**Record excerpts:**
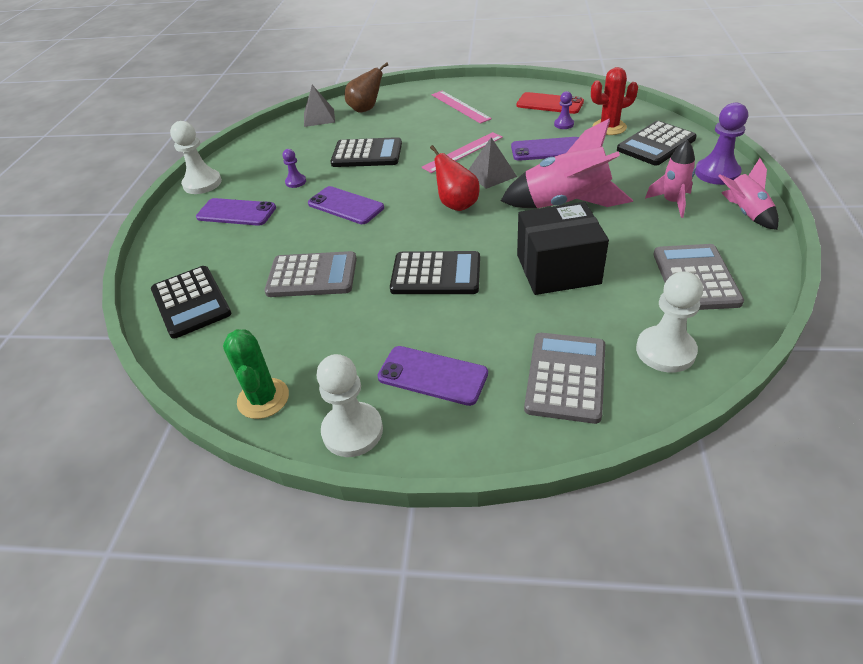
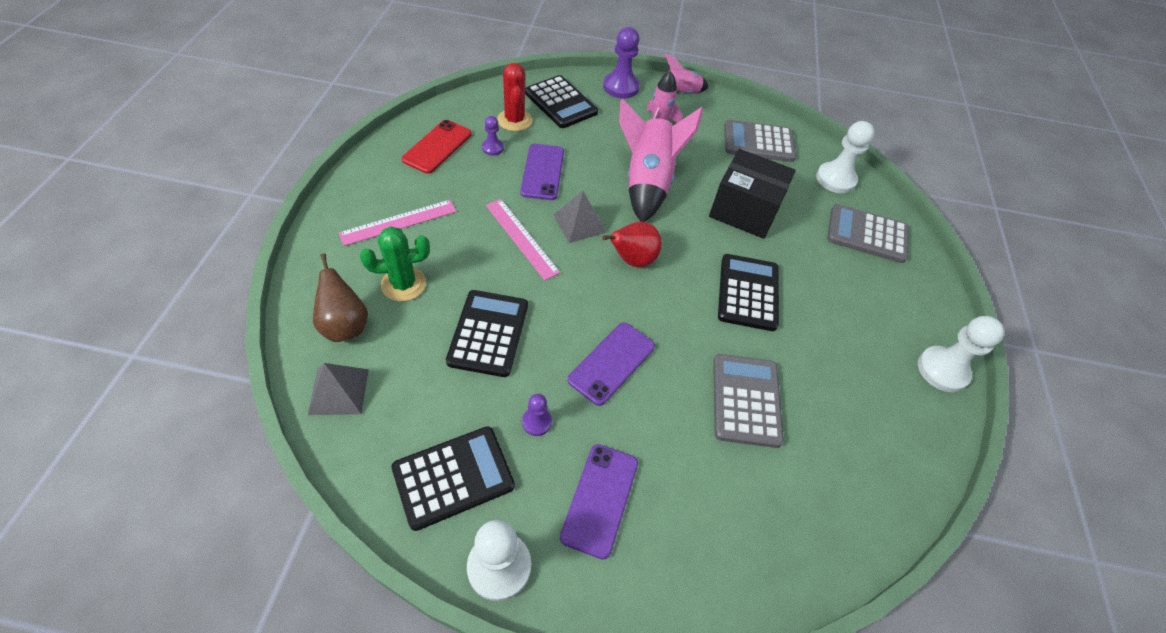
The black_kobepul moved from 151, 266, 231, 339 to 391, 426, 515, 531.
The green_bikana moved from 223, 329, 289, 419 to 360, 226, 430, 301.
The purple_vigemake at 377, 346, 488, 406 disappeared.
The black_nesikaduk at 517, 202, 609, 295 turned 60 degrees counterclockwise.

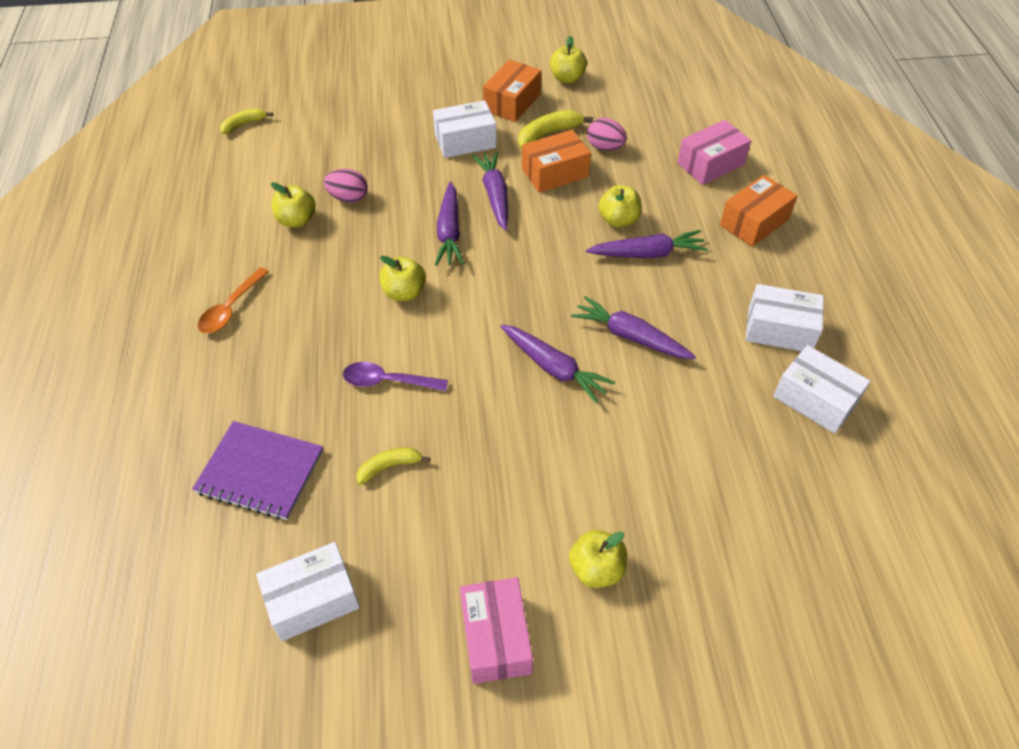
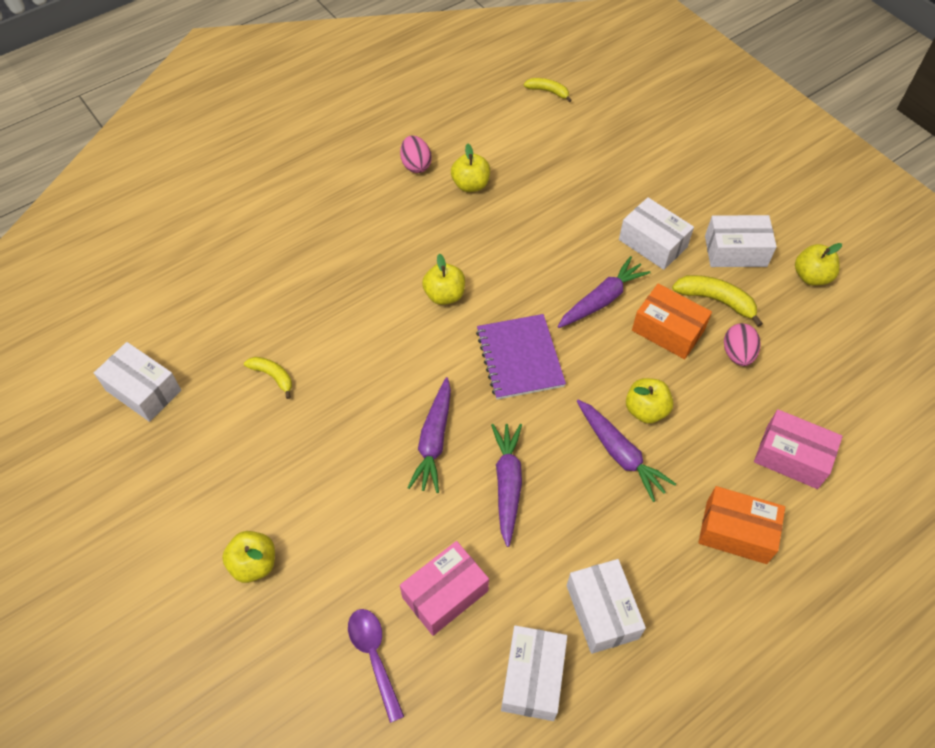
The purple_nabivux moved from 192, 421, 323, 520 to 476, 314, 566, 400.
The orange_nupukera at 198, 267, 269, 334 disappeared.
The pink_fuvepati moved from 324, 169, 368, 203 to 400, 135, 432, 173.
The purple_nupukera moved from 343, 362, 448, 391 to 348, 609, 404, 723.
The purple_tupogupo at 435, 182, 464, 266 disappeared.
The pink_nesikaduk moved from 460, 577, 533, 684 to 400, 541, 489, 636.
The orange_nesikaduk at 483, 59, 541, 122 became the white_nesikaduk at 705, 215, 777, 267.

**Work order:**
From the first line to the last, set down the records above exactly and skip the pictures.

**Solution for this task:**
The black_kobepul moved from 151, 266, 231, 339 to 391, 426, 515, 531.
The green_bikana moved from 223, 329, 289, 419 to 360, 226, 430, 301.
The purple_vigemake at 377, 346, 488, 406 disappeared.
The black_nesikaduk at 517, 202, 609, 295 turned 60 degrees counterclockwise.

The purple_nabivux moved from 192, 421, 323, 520 to 476, 314, 566, 400.
The orange_nupukera at 198, 267, 269, 334 disappeared.
The pink_fuvepati moved from 324, 169, 368, 203 to 400, 135, 432, 173.
The purple_nupukera moved from 343, 362, 448, 391 to 348, 609, 404, 723.
The purple_tupogupo at 435, 182, 464, 266 disappeared.
The pink_nesikaduk moved from 460, 577, 533, 684 to 400, 541, 489, 636.
The orange_nesikaduk at 483, 59, 541, 122 became the white_nesikaduk at 705, 215, 777, 267.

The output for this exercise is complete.